═════ Exercise data

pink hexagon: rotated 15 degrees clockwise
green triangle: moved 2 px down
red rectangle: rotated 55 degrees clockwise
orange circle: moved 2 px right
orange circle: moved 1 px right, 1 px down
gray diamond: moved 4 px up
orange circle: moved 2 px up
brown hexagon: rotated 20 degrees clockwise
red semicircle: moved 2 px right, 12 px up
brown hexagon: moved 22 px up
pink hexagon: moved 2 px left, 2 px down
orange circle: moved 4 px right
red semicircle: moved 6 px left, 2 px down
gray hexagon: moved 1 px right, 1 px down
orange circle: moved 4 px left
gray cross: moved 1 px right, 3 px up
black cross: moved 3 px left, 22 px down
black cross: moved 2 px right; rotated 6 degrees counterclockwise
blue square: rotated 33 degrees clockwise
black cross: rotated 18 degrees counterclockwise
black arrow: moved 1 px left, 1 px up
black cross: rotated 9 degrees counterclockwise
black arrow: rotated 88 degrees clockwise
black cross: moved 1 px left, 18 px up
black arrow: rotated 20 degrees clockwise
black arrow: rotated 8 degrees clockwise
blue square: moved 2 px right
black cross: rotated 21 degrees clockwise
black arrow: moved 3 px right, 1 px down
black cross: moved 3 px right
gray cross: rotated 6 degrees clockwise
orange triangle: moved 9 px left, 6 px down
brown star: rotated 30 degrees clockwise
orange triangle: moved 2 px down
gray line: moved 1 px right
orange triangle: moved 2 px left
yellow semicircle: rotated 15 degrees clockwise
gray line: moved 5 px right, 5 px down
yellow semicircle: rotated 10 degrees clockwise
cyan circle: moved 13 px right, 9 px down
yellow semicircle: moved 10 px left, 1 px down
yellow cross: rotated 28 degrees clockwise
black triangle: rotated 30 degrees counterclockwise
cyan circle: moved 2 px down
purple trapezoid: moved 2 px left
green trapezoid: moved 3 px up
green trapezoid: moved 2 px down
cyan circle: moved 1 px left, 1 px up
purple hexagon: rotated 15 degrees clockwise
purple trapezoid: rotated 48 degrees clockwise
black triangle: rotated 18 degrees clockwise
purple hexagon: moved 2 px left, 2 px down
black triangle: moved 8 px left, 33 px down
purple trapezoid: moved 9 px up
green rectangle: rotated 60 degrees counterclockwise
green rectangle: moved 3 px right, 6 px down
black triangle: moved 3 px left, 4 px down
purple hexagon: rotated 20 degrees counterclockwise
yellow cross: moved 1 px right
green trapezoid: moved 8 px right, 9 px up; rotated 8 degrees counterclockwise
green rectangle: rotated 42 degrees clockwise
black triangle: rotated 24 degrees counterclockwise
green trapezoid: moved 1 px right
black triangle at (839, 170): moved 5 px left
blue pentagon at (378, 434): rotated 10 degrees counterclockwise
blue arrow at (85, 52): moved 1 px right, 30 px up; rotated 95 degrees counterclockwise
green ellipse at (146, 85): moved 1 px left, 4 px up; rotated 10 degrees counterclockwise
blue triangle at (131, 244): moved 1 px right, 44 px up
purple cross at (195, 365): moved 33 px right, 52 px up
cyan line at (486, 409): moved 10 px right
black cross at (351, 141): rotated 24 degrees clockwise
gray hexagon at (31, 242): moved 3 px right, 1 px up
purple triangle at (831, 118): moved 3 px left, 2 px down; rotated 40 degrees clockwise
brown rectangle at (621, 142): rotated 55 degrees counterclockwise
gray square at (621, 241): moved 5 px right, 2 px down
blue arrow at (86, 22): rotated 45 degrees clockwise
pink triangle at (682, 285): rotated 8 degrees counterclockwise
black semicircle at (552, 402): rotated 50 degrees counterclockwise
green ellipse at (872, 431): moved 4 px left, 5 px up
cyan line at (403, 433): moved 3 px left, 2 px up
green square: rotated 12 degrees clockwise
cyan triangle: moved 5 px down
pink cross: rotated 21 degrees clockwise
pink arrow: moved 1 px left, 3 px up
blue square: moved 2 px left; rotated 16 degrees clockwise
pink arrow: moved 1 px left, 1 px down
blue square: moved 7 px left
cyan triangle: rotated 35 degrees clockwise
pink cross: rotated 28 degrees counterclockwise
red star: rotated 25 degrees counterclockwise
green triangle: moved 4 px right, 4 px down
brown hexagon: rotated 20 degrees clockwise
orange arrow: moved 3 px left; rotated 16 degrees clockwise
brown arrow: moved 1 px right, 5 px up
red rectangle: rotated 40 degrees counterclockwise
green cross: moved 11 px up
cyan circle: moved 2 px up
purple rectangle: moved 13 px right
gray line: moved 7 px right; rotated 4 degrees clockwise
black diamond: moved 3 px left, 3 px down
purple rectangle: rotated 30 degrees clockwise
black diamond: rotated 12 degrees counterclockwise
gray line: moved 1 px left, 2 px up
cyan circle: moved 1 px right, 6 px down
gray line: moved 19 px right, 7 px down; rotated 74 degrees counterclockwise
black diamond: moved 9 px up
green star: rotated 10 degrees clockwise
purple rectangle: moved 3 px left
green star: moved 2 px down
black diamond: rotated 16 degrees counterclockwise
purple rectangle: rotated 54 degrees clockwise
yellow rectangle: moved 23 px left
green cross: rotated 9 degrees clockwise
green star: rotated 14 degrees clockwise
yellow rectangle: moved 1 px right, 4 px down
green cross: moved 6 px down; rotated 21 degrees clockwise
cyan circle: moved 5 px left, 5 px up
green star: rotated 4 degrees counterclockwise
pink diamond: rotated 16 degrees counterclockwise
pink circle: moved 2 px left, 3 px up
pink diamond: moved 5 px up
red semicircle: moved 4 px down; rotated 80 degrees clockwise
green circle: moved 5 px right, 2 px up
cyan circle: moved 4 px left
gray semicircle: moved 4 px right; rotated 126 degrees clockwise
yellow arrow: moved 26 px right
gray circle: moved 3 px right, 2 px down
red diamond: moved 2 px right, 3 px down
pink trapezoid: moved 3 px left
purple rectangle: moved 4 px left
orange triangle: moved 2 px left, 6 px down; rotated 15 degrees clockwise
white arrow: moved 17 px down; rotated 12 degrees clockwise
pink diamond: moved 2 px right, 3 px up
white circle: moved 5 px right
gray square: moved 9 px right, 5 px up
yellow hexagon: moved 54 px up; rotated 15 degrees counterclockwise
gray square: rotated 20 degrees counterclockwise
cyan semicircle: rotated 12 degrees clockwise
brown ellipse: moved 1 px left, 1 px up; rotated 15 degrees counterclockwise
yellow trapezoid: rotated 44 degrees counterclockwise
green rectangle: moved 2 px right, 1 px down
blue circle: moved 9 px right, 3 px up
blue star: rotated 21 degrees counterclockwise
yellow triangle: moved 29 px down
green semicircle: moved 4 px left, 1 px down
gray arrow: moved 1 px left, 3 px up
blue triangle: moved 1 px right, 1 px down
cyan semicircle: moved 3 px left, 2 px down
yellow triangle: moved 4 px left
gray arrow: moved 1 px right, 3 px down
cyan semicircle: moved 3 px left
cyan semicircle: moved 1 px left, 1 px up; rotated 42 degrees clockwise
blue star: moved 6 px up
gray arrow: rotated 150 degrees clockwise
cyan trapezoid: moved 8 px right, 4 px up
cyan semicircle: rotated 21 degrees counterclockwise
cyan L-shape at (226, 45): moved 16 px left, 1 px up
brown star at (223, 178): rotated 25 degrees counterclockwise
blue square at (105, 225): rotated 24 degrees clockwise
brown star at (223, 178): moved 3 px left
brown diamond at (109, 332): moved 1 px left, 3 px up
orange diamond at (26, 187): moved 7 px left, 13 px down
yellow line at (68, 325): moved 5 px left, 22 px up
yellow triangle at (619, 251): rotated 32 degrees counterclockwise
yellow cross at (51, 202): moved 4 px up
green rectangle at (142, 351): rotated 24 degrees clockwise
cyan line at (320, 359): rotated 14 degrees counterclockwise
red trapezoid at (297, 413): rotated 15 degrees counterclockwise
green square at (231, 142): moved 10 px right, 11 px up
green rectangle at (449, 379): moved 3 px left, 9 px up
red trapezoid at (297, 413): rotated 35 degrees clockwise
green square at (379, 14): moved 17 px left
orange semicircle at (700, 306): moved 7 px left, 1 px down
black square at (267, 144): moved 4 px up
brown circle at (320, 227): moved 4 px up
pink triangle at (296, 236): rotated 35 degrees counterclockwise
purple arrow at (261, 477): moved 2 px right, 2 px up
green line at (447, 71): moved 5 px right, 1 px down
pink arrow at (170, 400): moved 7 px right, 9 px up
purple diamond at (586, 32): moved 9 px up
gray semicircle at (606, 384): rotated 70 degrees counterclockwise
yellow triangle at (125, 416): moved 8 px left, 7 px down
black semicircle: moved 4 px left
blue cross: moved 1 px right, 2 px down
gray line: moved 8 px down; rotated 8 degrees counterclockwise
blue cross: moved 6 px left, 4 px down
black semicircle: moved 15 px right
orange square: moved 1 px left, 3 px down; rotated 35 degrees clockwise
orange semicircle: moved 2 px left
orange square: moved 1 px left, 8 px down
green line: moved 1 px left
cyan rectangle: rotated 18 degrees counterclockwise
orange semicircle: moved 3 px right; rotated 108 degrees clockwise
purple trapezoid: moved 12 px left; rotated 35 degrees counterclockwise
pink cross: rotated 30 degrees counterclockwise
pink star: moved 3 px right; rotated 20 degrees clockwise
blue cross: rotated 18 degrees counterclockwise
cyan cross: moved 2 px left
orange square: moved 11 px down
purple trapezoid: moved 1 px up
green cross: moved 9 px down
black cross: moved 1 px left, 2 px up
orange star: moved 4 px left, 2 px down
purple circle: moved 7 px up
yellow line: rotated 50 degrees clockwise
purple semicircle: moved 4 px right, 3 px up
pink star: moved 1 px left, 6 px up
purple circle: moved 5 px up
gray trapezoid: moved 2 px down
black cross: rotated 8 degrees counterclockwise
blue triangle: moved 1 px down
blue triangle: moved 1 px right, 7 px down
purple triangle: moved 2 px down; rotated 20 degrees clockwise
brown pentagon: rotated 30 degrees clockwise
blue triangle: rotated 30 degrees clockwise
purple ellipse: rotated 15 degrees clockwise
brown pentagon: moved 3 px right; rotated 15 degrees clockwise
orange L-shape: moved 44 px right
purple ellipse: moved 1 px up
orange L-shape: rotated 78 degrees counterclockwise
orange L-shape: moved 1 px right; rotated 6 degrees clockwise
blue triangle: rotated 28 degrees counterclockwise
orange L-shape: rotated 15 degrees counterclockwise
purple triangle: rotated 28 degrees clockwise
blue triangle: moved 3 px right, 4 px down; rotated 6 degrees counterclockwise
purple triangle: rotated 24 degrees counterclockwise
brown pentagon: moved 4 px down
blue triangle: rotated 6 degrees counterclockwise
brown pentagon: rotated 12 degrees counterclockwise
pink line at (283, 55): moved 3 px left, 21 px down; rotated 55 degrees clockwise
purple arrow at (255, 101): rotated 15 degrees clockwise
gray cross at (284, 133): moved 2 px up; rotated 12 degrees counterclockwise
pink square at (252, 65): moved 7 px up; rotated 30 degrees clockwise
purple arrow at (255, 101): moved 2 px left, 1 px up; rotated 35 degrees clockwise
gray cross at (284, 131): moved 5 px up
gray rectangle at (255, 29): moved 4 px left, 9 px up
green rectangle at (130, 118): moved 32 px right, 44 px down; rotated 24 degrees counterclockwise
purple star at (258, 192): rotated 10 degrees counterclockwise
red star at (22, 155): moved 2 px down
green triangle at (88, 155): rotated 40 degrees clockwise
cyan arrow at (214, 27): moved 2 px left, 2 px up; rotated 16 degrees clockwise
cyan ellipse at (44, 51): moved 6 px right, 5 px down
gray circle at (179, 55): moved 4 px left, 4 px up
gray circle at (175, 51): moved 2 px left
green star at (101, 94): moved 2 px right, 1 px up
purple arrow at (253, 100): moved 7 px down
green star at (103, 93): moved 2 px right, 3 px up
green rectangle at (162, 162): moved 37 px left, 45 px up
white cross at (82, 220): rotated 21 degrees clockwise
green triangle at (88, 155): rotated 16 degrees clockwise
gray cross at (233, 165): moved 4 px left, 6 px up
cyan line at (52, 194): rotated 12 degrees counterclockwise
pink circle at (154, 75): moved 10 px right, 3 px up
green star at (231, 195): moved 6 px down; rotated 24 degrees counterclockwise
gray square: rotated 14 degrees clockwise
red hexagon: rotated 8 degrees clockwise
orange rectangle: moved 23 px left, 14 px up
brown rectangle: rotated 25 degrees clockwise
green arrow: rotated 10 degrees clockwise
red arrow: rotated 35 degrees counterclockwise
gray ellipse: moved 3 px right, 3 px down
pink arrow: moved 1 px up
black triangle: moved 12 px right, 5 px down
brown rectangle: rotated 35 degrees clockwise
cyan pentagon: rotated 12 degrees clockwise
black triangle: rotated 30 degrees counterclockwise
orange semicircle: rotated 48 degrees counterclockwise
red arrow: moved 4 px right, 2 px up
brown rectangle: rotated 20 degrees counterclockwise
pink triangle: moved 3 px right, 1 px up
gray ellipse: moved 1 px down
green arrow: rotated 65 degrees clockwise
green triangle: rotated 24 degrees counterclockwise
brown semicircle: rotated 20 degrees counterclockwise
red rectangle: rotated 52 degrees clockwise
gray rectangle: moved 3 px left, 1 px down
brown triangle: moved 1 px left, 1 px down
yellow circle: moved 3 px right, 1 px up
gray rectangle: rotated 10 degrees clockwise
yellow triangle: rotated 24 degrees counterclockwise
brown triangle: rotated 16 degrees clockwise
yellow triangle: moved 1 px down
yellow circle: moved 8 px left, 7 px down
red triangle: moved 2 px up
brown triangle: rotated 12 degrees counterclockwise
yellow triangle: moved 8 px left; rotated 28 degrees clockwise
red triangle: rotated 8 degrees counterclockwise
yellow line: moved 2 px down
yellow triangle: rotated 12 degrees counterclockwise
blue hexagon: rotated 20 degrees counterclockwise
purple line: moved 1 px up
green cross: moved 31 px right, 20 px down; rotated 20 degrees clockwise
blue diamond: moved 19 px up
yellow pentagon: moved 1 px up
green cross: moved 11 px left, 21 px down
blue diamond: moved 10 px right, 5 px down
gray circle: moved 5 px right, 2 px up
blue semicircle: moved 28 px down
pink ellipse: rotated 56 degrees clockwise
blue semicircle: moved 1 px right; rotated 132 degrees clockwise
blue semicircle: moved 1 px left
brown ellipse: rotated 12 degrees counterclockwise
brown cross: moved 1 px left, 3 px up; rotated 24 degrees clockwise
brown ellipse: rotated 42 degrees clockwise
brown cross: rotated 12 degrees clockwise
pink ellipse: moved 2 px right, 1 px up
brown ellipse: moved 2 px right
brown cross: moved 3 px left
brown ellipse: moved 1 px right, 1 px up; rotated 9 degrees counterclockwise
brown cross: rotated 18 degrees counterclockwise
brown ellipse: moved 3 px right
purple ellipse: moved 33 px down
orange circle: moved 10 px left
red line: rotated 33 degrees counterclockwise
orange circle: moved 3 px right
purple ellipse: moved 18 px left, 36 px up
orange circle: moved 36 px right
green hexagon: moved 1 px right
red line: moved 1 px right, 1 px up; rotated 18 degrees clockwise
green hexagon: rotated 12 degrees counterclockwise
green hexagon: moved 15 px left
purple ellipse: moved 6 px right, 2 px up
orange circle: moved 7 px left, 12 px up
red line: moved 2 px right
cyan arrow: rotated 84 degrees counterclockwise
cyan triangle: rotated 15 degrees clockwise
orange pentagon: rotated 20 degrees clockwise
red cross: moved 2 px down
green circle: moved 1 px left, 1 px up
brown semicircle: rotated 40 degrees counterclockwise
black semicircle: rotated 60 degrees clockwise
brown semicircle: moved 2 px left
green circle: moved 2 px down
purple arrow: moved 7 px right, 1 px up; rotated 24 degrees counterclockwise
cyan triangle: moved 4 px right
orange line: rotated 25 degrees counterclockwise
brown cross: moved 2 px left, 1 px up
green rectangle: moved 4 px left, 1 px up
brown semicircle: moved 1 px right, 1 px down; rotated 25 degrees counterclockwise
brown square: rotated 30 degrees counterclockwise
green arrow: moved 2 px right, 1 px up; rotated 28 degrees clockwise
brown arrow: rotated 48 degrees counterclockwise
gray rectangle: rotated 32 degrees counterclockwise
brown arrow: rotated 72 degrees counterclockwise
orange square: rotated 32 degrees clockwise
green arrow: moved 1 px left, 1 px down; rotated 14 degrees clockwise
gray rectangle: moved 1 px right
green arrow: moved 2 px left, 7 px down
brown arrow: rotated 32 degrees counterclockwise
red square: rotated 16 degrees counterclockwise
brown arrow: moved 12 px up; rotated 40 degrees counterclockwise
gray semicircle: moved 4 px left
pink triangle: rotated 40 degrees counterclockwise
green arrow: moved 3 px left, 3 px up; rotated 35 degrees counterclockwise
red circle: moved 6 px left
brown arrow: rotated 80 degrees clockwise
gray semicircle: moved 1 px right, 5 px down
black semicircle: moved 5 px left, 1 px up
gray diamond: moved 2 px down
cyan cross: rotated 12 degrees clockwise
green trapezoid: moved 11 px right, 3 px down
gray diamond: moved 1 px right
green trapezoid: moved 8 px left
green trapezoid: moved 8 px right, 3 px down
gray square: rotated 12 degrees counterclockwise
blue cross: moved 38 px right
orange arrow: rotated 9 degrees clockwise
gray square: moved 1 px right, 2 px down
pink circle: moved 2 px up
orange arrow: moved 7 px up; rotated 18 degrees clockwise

══════════

* **Stated task**: Pull out each line of the material that contains the word "pentagon", and copy those lines in their original order.

* **Written response**:
blue pentagon at (378, 434): rotated 10 degrees counterclockwise
brown pentagon: rotated 30 degrees clockwise
brown pentagon: moved 3 px right; rotated 15 degrees clockwise
brown pentagon: moved 4 px down
brown pentagon: rotated 12 degrees counterclockwise
cyan pentagon: rotated 12 degrees clockwise
yellow pentagon: moved 1 px up
orange pentagon: rotated 20 degrees clockwise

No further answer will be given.